Would you please reproduce all the entries exactly, leaving the pictures out?

*** Begin section ***

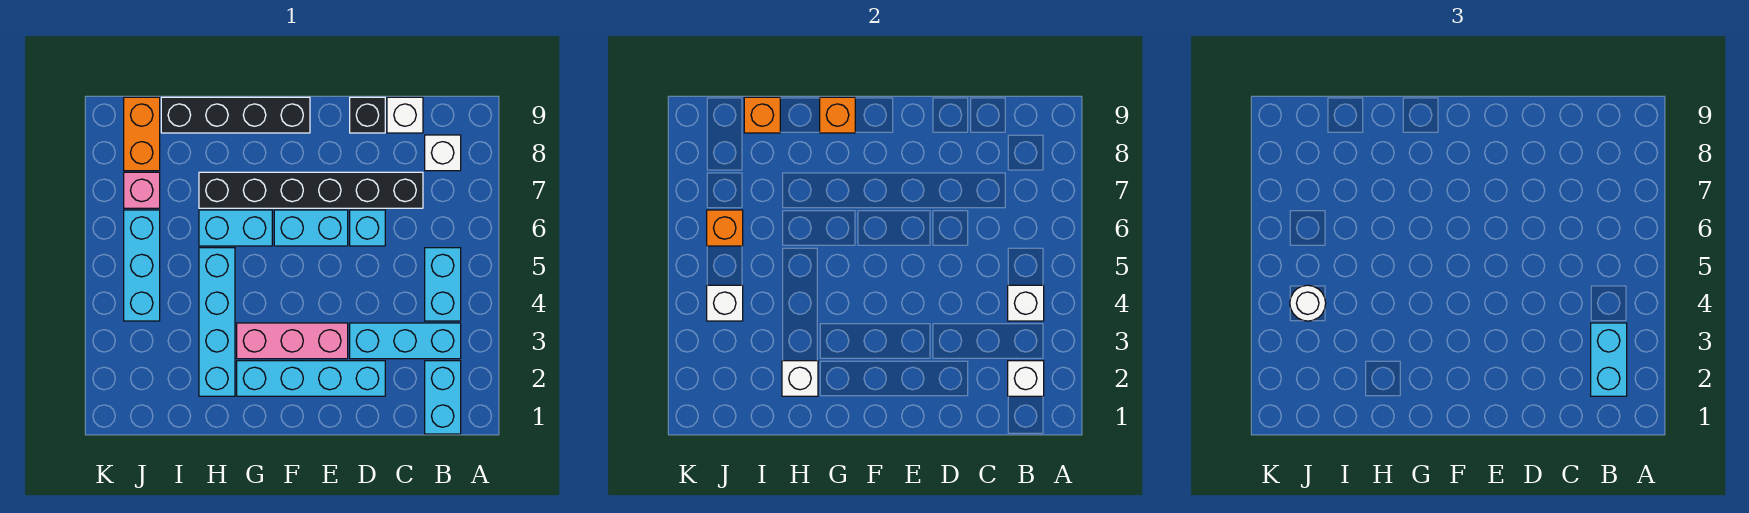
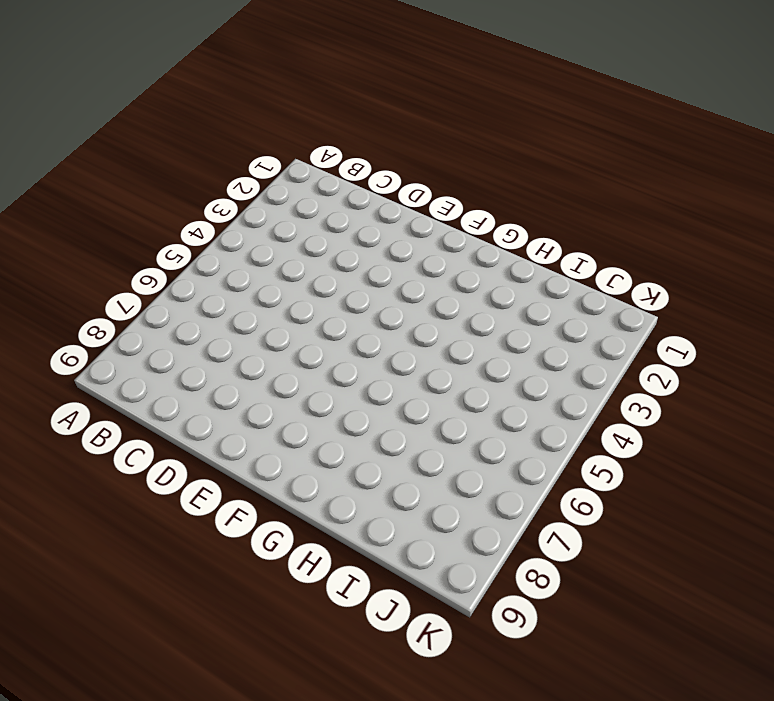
none -> cyan 1x2 brick [425,361,461,434]
none -> cyan 1x3 brick [350,323,461,359]
none -> cyan 1x2 brick [425,248,461,321]

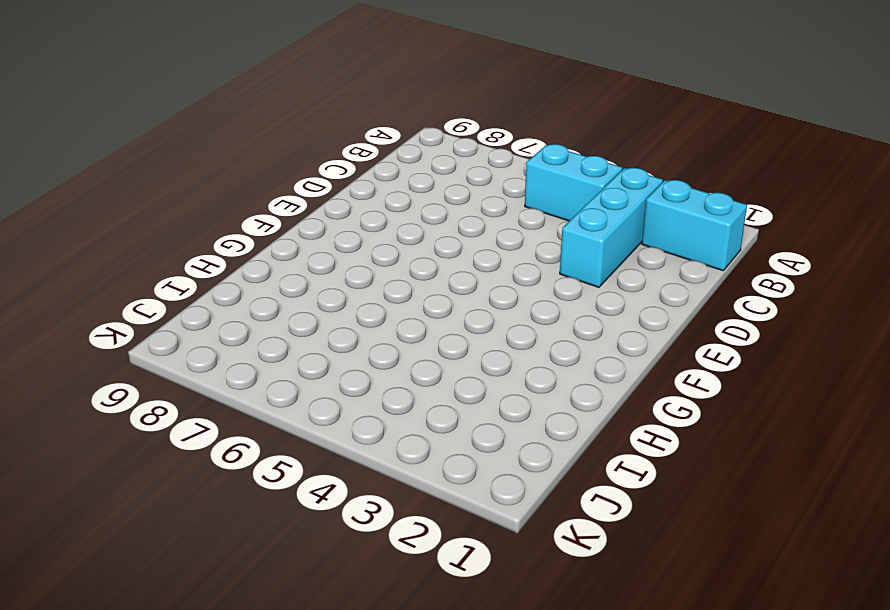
none -> white 1x1 brick [425,135,461,171]
none -> black 1x6 brick [199,172,423,208]
none -> white 1x1 brick [387,97,423,133]

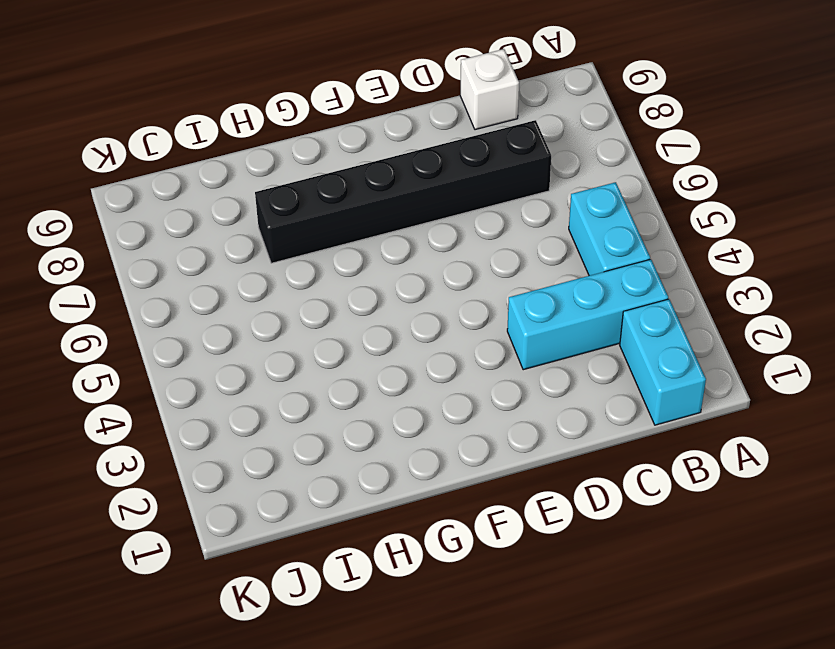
none -> white 1x1 brick [425,135,461,171]
none -> cyan 1x4 brick [237,361,385,396]
none -> cyan 1x1 brick [350,210,385,246]

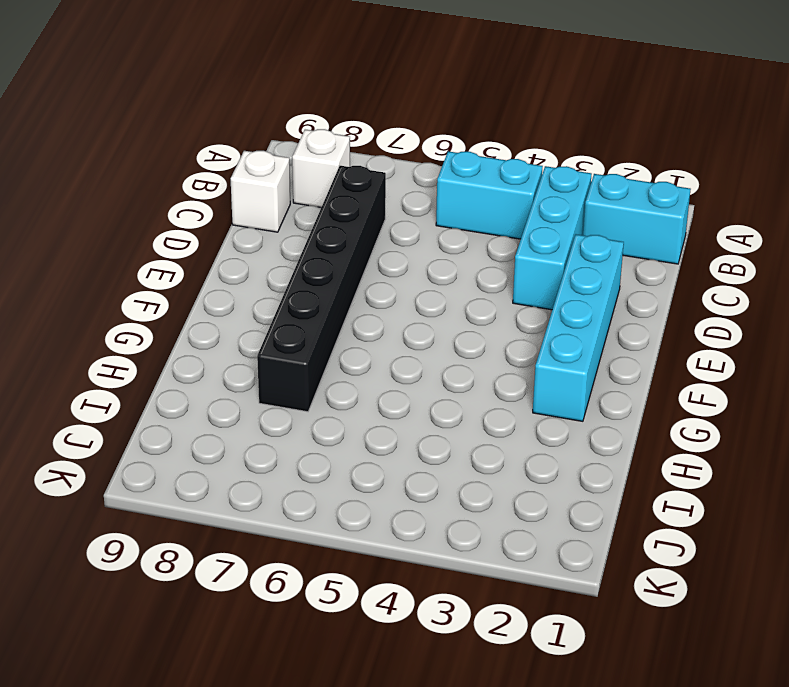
none -> cyan 1x1 brick [350,210,385,246]
none -> black 1x1 brick [350,97,385,133]
none -> pink 1x3 brick [237,323,348,359]

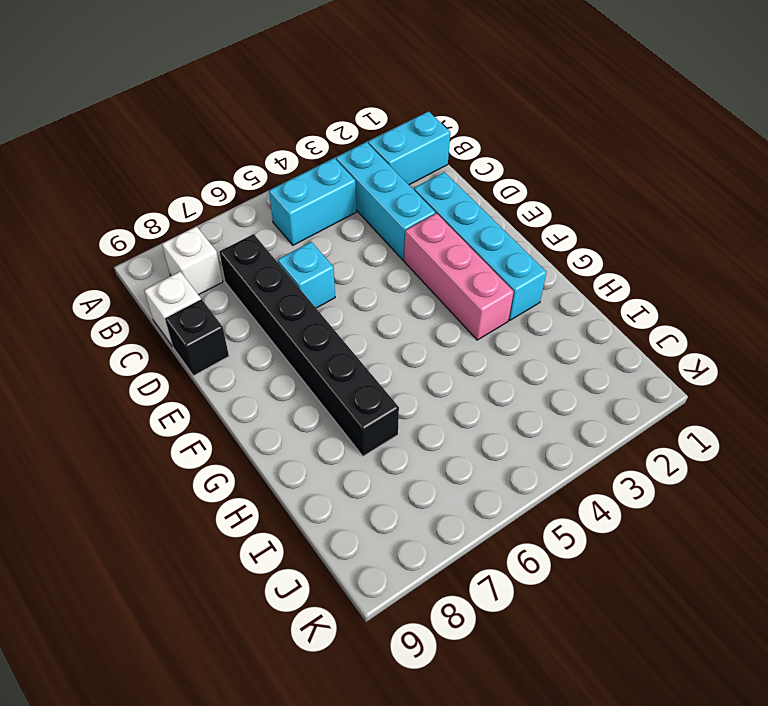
none -> cyan 1x2 brick [274,210,348,246]
none -> black 1x4 brick [161,97,310,133]
none -> cyan 1x2 brick [199,210,272,246]

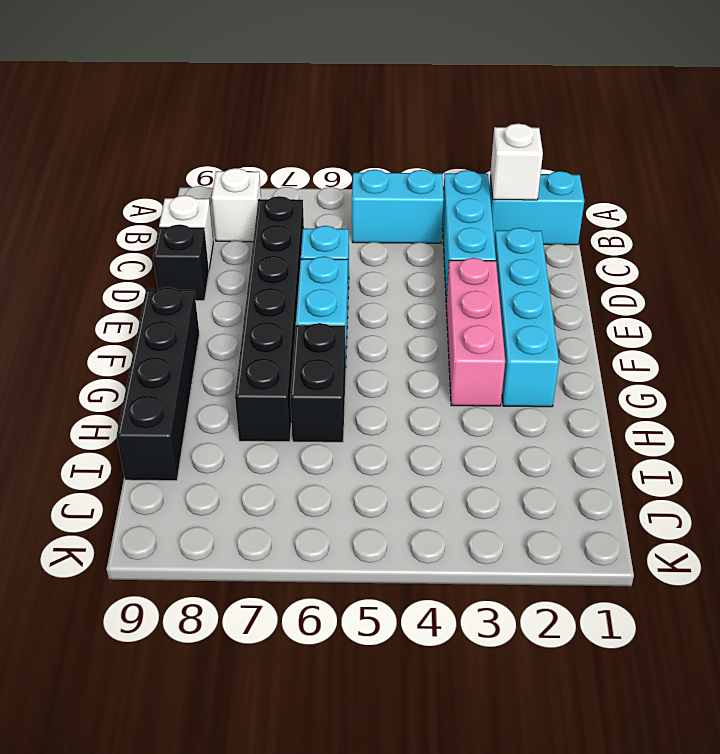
black 1x2 brick [290,323,346,442] -> cyan 1x2 brick [199,210,272,246]
none -> cyan 1x4 brick [199,248,235,396]
none -> cyan 1x3 brick [124,210,160,321]
none -> pink 1x1 brick [124,172,160,208]

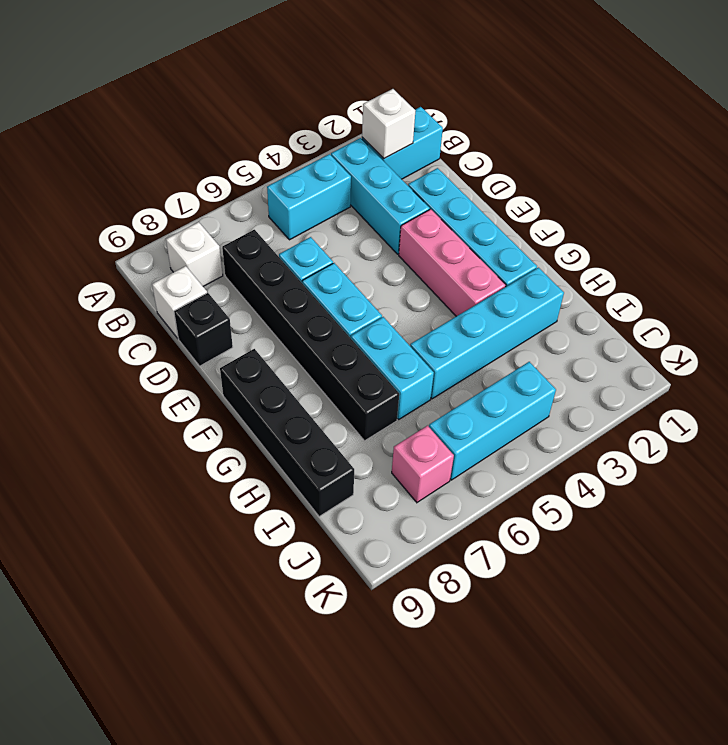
none -> orange 1x2 brick [124,97,160,171]
none -> white 1x1 brick [1008,285,1044,321]
none -> orange 1x1 brick [820,97,855,133]

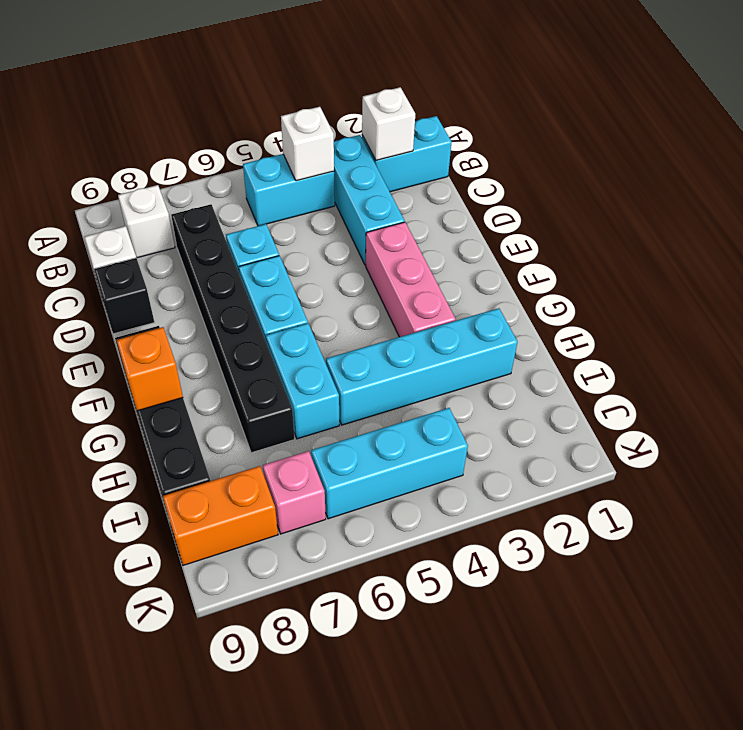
none -> cyan 1x4 brick [237,361,385,396]
none -> white 1x1 brick [782,361,818,396]
none -> orange 1x1 brick [744,97,780,133]

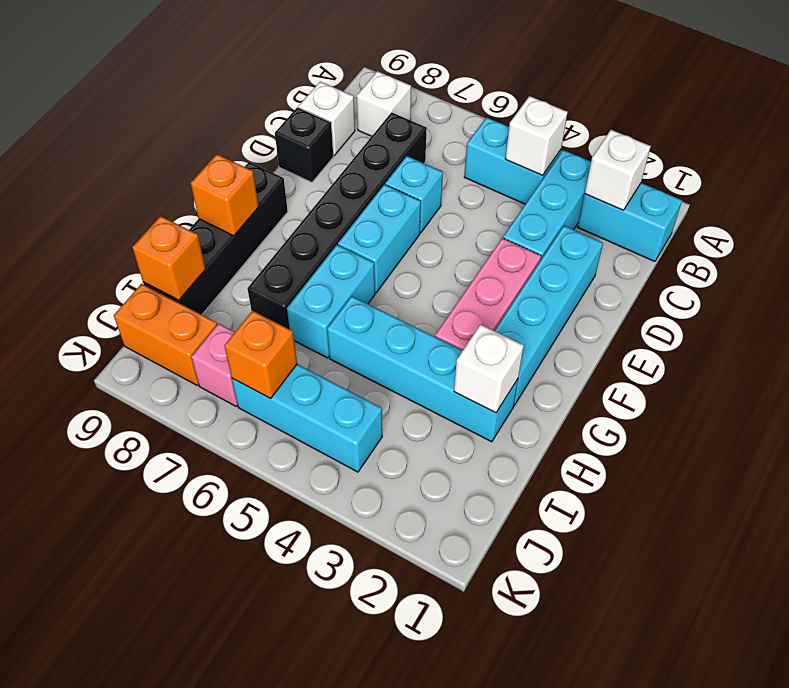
none -> white 1x1 brick [707,285,743,321]
none -> cyan 1x2 brick [1591,323,1627,396]
none -> white 1x1 round brick [1290,285,1326,321]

*** End section ***

> Solution to this task
none -> cyan 1x2 brick [425,361,461,434]
none -> cyan 1x3 brick [350,323,461,359]
none -> cyan 1x2 brick [425,248,461,321]

none -> white 1x1 brick [425,135,461,171]
none -> black 1x6 brick [199,172,423,208]
none -> white 1x1 brick [387,97,423,133]

none -> white 1x1 brick [425,135,461,171]
none -> cyan 1x4 brick [237,361,385,396]
none -> cyan 1x1 brick [350,210,385,246]

none -> cyan 1x1 brick [350,210,385,246]
none -> black 1x1 brick [350,97,385,133]
none -> pink 1x3 brick [237,323,348,359]

none -> cyan 1x2 brick [274,210,348,246]
none -> black 1x4 brick [161,97,310,133]
none -> cyan 1x2 brick [199,210,272,246]

black 1x2 brick [290,323,346,442] -> cyan 1x2 brick [199,210,272,246]
none -> cyan 1x4 brick [199,248,235,396]
none -> cyan 1x3 brick [124,210,160,321]
none -> pink 1x1 brick [124,172,160,208]

none -> orange 1x2 brick [124,97,160,171]
none -> white 1x1 brick [1008,285,1044,321]
none -> orange 1x1 brick [820,97,855,133]

none -> cyan 1x4 brick [237,361,385,396]
none -> white 1x1 brick [782,361,818,396]
none -> orange 1x1 brick [744,97,780,133]

none -> white 1x1 brick [707,285,743,321]
none -> cyan 1x2 brick [1591,323,1627,396]
none -> white 1x1 round brick [1290,285,1326,321]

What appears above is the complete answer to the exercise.